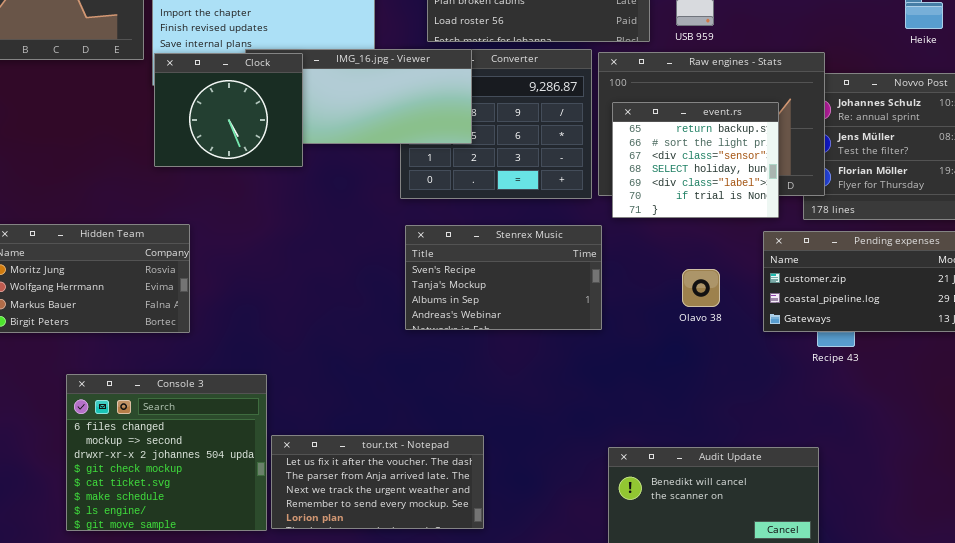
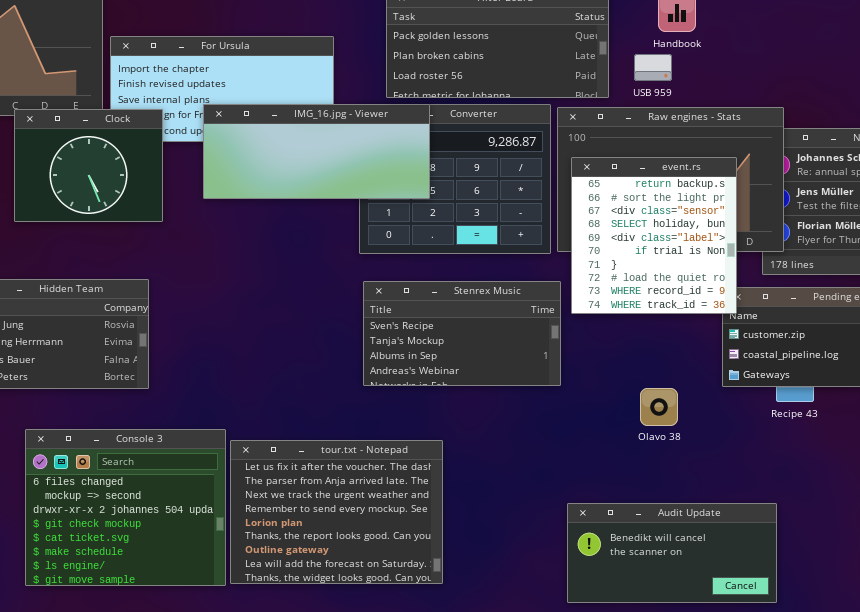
Clock: [154,53,303,167] -> [14,109,163,222], moved
event.rs: [612,102,779,218] -> [571,157,737,314], resized
Olavo 38: [682,269,720,307] -> [640,388,678,426], moved
tour.txt - Notepad: [271,435,484,529] -> [230,440,443,584], resized

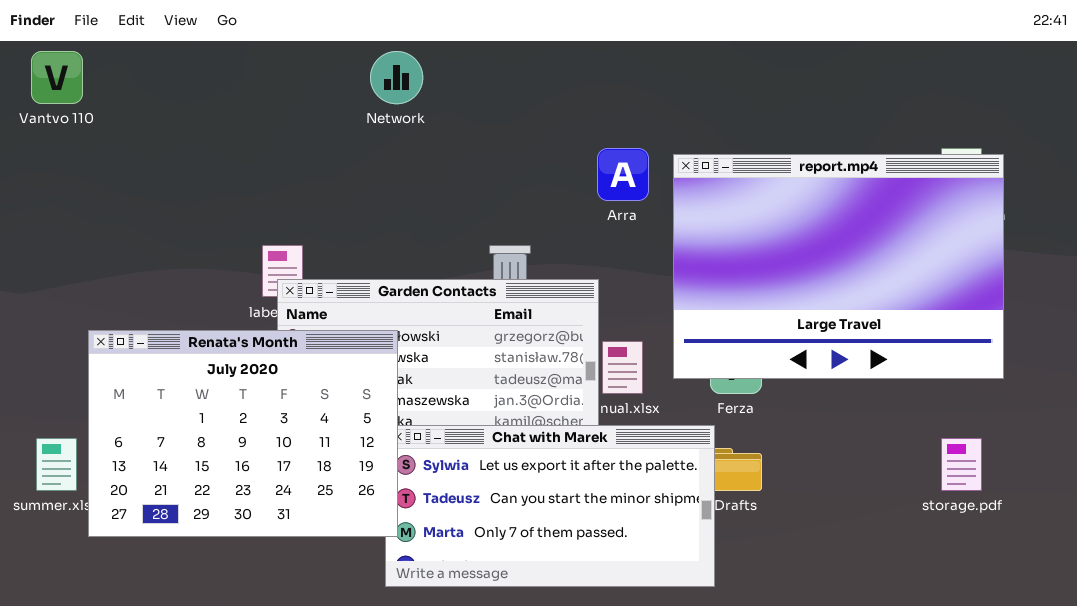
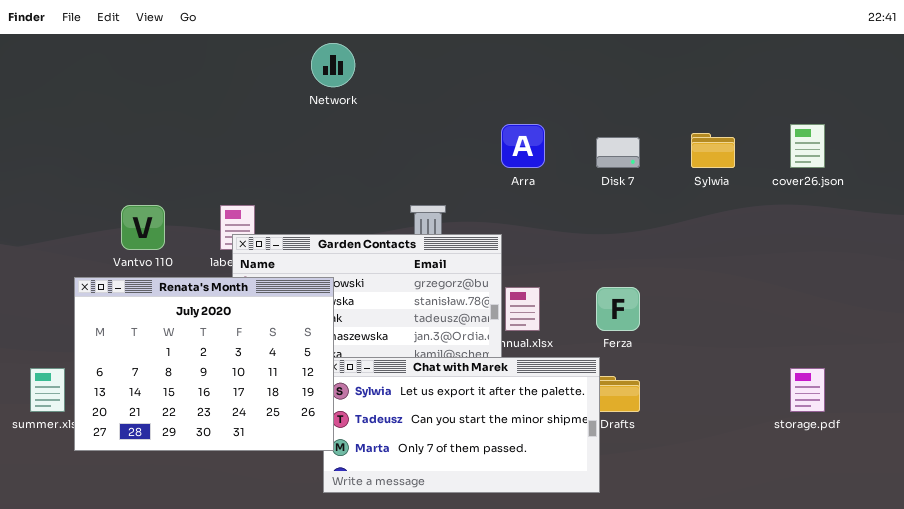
Vantvo 110: [31,51,83,104] -> [121,205,165,250], moved
report.mp4: [673,154,1004,379] -> none, closed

## What you have to do
Lines with "resized": copy every one of them from the listing above.

## Answer to this problem
event.rs: [612,102,779,218] -> [571,157,737,314], resized
tour.txt - Notepad: [271,435,484,529] -> [230,440,443,584], resized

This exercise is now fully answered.